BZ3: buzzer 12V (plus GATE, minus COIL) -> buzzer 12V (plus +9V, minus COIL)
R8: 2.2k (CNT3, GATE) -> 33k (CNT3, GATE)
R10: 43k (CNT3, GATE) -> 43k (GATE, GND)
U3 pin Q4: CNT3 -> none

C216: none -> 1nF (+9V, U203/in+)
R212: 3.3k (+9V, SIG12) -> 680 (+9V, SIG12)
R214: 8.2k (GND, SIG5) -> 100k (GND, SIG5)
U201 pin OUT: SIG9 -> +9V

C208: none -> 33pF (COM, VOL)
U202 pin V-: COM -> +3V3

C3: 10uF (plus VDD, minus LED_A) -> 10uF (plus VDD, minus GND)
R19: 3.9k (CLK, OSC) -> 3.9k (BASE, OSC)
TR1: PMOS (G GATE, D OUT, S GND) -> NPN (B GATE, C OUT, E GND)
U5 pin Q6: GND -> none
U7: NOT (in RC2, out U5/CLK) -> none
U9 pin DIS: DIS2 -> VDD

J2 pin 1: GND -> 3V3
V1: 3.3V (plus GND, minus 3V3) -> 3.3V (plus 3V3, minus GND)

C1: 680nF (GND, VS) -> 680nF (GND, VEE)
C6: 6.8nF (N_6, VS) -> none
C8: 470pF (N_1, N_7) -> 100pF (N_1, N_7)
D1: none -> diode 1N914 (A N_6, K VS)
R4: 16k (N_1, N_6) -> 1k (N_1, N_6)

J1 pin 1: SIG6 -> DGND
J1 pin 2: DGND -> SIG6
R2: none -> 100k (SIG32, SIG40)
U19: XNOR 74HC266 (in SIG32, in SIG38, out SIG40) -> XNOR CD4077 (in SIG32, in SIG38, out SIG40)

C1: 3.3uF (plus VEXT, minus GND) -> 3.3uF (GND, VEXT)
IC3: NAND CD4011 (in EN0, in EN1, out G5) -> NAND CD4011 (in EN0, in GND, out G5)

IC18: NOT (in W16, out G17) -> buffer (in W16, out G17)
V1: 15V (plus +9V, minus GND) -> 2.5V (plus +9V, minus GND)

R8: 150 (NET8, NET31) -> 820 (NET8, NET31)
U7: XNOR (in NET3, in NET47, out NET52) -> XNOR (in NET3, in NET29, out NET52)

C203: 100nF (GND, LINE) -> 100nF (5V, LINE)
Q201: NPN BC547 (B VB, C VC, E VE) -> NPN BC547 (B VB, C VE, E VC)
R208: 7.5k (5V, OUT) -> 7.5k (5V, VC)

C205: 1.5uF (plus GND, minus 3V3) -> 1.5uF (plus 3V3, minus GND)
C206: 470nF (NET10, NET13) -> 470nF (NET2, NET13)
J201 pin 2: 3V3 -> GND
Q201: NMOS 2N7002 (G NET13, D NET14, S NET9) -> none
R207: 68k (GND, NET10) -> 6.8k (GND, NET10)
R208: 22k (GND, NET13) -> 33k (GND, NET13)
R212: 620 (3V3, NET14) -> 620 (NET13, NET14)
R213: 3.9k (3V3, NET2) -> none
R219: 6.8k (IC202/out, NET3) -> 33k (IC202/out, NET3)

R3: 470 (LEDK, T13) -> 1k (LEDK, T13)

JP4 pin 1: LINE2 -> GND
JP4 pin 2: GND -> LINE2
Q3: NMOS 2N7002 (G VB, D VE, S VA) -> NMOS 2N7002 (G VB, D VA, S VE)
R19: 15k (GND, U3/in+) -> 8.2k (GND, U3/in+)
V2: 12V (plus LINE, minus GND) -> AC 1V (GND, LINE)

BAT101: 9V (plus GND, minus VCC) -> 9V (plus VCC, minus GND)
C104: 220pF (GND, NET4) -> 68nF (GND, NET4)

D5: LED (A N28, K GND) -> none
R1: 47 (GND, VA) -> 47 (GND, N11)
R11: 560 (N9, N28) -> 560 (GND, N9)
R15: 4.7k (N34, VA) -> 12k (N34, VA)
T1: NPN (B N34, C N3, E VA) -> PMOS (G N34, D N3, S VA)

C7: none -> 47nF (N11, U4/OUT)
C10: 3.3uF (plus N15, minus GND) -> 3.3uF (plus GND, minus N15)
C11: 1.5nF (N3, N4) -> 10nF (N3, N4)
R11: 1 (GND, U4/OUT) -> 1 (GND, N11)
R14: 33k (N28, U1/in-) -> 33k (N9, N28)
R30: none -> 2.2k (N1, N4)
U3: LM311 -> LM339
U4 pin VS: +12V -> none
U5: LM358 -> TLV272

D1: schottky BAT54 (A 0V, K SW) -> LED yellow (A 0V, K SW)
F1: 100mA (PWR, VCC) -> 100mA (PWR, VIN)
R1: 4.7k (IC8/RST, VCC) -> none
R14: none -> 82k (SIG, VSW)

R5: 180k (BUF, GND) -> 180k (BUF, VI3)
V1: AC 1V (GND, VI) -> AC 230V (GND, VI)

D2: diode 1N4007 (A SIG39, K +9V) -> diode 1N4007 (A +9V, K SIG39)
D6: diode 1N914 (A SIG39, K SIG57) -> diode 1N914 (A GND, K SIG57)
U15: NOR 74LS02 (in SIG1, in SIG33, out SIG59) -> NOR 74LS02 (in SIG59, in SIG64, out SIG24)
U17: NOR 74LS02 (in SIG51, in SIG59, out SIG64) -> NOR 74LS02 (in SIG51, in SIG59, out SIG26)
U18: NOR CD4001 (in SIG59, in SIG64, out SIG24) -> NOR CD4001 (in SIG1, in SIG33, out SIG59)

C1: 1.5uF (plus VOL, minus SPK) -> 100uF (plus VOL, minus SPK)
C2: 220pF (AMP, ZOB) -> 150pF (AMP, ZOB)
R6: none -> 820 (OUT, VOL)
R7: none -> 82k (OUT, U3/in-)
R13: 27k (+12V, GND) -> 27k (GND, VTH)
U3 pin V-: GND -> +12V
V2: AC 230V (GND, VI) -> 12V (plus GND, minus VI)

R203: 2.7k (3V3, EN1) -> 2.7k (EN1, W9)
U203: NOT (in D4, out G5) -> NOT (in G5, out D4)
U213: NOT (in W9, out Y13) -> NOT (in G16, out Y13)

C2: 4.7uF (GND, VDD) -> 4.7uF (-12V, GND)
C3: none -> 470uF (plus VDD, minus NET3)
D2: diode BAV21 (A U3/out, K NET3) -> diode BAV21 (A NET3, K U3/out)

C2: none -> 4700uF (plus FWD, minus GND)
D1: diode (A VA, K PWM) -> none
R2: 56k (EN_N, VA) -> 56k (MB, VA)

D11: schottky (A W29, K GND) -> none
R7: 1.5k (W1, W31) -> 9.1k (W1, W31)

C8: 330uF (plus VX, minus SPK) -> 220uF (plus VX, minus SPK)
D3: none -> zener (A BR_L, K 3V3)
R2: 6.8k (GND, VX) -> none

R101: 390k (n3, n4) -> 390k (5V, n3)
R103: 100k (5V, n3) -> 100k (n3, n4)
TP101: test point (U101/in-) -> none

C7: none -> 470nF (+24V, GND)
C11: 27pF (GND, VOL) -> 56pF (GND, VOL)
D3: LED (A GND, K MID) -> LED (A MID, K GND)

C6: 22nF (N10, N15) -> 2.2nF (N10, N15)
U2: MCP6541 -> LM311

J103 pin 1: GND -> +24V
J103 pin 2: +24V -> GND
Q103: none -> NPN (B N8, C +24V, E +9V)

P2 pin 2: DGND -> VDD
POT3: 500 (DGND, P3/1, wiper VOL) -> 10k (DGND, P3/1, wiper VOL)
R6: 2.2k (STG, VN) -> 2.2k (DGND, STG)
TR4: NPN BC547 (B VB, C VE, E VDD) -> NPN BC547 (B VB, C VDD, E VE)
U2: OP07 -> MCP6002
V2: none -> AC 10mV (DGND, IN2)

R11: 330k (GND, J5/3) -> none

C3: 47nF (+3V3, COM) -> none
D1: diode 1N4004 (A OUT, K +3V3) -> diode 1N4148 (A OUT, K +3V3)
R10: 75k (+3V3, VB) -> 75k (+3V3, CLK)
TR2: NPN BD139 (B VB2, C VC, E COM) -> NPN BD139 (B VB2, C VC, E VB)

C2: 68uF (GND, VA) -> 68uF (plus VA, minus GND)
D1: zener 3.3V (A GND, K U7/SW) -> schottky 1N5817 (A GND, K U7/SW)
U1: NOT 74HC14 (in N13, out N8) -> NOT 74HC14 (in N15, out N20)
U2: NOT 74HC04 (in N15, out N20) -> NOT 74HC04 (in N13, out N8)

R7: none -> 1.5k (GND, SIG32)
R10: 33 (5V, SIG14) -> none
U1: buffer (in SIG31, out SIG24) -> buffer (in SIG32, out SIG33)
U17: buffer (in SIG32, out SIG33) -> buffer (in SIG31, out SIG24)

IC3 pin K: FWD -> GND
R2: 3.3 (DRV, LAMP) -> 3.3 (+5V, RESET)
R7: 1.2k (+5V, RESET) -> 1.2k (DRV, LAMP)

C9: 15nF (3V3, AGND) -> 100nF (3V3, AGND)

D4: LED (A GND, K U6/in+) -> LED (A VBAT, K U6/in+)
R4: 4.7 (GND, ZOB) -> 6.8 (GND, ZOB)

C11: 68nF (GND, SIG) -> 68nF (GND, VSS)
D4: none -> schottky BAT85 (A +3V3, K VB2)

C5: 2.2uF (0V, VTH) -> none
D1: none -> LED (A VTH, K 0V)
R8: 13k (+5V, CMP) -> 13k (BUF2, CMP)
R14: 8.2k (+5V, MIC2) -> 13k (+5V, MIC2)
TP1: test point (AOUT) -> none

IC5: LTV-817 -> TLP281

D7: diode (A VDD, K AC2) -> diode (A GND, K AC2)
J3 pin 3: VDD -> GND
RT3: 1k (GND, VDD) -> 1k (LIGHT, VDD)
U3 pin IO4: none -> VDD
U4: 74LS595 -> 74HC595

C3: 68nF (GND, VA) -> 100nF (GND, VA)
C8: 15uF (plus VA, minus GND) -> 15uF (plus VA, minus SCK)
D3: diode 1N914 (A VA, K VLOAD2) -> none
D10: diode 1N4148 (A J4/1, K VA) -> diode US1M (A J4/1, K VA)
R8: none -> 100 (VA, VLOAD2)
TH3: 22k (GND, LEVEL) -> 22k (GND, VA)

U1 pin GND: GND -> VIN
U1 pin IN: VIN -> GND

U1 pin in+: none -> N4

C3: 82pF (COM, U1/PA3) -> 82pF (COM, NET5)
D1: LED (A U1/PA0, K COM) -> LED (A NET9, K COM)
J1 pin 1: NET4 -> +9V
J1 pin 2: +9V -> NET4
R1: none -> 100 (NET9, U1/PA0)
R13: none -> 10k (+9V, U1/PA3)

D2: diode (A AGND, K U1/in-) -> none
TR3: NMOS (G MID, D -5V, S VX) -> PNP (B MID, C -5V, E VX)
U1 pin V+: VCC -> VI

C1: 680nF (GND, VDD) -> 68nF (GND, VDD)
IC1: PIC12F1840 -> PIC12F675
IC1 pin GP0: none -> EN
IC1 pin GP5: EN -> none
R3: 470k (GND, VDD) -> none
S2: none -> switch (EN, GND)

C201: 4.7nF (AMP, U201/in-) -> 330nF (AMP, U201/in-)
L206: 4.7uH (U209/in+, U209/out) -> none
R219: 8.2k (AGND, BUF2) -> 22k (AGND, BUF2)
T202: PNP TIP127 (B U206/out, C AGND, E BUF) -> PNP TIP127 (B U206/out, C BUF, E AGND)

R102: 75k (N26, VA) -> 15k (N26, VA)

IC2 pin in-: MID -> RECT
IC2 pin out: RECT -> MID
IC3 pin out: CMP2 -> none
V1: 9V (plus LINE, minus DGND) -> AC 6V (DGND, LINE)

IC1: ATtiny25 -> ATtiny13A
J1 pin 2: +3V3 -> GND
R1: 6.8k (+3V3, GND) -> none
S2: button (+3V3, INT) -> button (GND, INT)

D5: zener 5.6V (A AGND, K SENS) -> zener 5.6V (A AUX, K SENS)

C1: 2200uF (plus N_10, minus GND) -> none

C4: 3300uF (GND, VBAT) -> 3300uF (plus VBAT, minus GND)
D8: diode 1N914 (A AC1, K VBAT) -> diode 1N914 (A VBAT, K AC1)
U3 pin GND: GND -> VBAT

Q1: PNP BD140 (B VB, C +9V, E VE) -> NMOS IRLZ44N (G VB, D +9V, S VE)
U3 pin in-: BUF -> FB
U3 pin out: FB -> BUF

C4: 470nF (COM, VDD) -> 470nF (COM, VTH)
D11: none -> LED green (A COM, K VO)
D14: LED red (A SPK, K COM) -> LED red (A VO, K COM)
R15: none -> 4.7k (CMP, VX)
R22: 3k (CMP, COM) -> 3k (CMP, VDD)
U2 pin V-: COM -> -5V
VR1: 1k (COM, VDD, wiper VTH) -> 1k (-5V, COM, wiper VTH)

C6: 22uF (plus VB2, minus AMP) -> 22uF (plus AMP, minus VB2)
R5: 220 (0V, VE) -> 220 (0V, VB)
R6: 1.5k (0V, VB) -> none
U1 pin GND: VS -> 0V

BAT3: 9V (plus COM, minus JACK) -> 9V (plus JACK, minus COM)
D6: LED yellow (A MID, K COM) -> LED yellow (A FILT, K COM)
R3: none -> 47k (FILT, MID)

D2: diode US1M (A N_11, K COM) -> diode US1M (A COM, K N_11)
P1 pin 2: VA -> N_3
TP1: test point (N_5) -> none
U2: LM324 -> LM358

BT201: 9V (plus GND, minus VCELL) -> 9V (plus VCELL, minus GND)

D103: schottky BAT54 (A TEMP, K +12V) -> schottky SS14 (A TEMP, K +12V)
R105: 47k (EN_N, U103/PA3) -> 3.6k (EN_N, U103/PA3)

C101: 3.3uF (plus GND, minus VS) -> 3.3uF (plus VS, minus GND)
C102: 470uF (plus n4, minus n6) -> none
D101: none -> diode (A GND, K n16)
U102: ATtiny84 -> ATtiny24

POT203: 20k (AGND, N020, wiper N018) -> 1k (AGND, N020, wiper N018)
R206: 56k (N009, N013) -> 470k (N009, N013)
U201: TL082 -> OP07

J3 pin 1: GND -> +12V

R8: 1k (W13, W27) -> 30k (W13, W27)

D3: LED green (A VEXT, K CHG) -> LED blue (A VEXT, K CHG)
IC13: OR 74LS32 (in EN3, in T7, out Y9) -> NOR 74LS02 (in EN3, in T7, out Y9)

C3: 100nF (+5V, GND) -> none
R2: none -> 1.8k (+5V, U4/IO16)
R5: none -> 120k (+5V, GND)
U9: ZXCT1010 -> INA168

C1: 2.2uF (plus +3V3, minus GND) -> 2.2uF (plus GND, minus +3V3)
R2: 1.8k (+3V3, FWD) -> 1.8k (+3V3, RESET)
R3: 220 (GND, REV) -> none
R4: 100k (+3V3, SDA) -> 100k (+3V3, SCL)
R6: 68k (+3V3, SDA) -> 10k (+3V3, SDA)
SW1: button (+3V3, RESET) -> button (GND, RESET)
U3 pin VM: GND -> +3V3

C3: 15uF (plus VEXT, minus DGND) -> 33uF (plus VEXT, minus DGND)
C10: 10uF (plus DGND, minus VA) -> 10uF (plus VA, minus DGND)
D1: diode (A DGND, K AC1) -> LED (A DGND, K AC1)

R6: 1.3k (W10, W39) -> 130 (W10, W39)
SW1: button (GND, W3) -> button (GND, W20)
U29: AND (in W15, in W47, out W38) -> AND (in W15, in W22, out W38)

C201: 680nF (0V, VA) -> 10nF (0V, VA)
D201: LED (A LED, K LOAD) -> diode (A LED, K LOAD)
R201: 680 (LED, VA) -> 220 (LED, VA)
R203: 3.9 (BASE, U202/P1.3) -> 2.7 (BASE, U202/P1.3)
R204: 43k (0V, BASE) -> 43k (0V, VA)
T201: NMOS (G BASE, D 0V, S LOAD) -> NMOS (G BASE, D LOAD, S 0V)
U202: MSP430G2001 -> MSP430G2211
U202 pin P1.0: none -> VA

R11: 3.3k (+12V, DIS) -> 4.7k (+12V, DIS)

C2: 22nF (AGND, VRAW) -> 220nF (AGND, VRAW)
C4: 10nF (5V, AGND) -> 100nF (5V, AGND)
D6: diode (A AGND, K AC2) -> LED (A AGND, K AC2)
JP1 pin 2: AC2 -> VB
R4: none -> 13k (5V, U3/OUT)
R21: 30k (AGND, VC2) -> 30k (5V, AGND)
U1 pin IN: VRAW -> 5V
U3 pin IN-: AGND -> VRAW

┄┄┄┄┄┄┄┄┄┄┄┄┄┄┄┄┄┄┄┄

From the first line of the records above to the line that contains "IC3: NAND CD4011", quote each line exactly.

Result of the exercise
BZ3: buzzer 12V (plus GATE, minus COIL) -> buzzer 12V (plus +9V, minus COIL)
R8: 2.2k (CNT3, GATE) -> 33k (CNT3, GATE)
R10: 43k (CNT3, GATE) -> 43k (GATE, GND)
U3 pin Q4: CNT3 -> none

C216: none -> 1nF (+9V, U203/in+)
R212: 3.3k (+9V, SIG12) -> 680 (+9V, SIG12)
R214: 8.2k (GND, SIG5) -> 100k (GND, SIG5)
U201 pin OUT: SIG9 -> +9V

C208: none -> 33pF (COM, VOL)
U202 pin V-: COM -> +3V3

C3: 10uF (plus VDD, minus LED_A) -> 10uF (plus VDD, minus GND)
R19: 3.9k (CLK, OSC) -> 3.9k (BASE, OSC)
TR1: PMOS (G GATE, D OUT, S GND) -> NPN (B GATE, C OUT, E GND)
U5 pin Q6: GND -> none
U7: NOT (in RC2, out U5/CLK) -> none
U9 pin DIS: DIS2 -> VDD

J2 pin 1: GND -> 3V3
V1: 3.3V (plus GND, minus 3V3) -> 3.3V (plus 3V3, minus GND)

C1: 680nF (GND, VS) -> 680nF (GND, VEE)
C6: 6.8nF (N_6, VS) -> none
C8: 470pF (N_1, N_7) -> 100pF (N_1, N_7)
D1: none -> diode 1N914 (A N_6, K VS)
R4: 16k (N_1, N_6) -> 1k (N_1, N_6)

J1 pin 1: SIG6 -> DGND
J1 pin 2: DGND -> SIG6
R2: none -> 100k (SIG32, SIG40)
U19: XNOR 74HC266 (in SIG32, in SIG38, out SIG40) -> XNOR CD4077 (in SIG32, in SIG38, out SIG40)

C1: 3.3uF (plus VEXT, minus GND) -> 3.3uF (GND, VEXT)
IC3: NAND CD4011 (in EN0, in EN1, out G5) -> NAND CD4011 (in EN0, in GND, out G5)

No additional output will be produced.